> **REQUIRED WORK**
Convert the lines between the one holding "coordinates (474, 242)." and the one holding "Find the pixel", inclusive, into a Markdown table with the columns Number and Row text, numbering each line and leaving out blank lines.

> **GIVEN RECORDS**

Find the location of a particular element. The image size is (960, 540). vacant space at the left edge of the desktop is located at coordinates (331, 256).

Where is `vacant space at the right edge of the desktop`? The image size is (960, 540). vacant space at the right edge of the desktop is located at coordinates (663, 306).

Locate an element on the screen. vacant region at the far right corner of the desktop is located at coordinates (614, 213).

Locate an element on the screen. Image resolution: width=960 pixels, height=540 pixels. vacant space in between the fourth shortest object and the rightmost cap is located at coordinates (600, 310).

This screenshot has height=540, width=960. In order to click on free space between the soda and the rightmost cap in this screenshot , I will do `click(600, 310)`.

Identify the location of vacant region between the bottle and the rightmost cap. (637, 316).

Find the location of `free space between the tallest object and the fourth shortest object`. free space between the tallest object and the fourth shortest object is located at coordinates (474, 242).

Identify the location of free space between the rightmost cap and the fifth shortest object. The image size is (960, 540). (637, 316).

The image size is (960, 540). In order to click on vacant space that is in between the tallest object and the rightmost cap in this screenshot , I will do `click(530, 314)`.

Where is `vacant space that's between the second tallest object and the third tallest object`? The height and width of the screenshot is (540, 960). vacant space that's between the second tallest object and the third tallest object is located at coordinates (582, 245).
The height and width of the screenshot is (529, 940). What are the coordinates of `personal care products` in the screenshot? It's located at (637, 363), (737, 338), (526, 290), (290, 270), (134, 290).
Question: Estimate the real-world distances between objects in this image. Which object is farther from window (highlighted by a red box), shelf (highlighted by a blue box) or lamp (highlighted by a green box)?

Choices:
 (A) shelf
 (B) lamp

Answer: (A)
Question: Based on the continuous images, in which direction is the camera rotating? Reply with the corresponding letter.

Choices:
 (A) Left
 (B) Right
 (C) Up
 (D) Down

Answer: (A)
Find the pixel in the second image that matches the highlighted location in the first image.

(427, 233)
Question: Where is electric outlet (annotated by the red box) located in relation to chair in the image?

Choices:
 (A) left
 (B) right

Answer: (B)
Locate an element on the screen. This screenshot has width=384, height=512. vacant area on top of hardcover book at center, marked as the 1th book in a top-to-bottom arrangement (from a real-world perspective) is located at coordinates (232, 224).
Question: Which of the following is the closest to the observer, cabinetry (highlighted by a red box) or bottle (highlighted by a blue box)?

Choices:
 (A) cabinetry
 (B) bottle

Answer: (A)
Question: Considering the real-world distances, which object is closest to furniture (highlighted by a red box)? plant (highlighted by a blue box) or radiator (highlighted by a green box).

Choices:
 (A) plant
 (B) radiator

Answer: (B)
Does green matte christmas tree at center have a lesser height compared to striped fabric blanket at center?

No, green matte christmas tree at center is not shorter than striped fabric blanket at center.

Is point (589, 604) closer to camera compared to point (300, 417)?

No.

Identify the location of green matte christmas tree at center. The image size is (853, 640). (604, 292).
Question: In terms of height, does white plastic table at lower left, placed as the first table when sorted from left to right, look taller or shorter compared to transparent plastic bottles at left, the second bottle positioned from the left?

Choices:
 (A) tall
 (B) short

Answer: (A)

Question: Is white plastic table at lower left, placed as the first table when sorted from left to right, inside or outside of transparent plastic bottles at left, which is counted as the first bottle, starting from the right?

> **ANSWER FOR THE TASK**
| Number | Row text |
|---|---|
| 1 | Find the location of `free space between the tallest object and the fourth shortest object`. free space between the tallest object and the fourth shortest object is located at coordinates (474, 242). |
| 2 | Identify the location of free space between the rightmost cap and the fifth shortest object. The image size is (960, 540). (637, 316). |
| 3 | The image size is (960, 540). In order to click on vacant space that is in between the tallest object and the rightmost cap in this screenshot , I will do `click(530, 314)`. |
| 4 | Where is `vacant space that's between the second tallest object and the third tallest object`? The height and width of the screenshot is (540, 960). vacant space that's between the second tallest object and the third tallest object is located at coordinates (582, 245). |
| 5 | The height and width of the screenshot is (529, 940). What are the coordinates of `personal care products` in the screenshot? It's located at (637, 363), (737, 338), (526, 290), (290, 270), (134, 290). |
| 6 | Question: Estimate the real-world distances between objects in this image. Which object is farther from window (highlighted by a red box), shelf (highlighted by a blue box) or lamp (highlighted by a green box)? |
| 7 | Choices: |
| 8 |  (A) shelf |
| 9 |  (B) lamp |
| 10 | Answer: (A) |
| 11 | Question: Based on the continuous images, in which direction is the camera rotating? Reply with the corresponding letter. |
| 12 | Choices: |
| 13 |  (A) Left |
| 14 |  (B) Right |
| 15 |  (C) Up |
| 16 |  (D) Down |
| 17 | Answer: (A) |
| 18 | Find the pixel in the second image that matches the highlighted location in the first image. |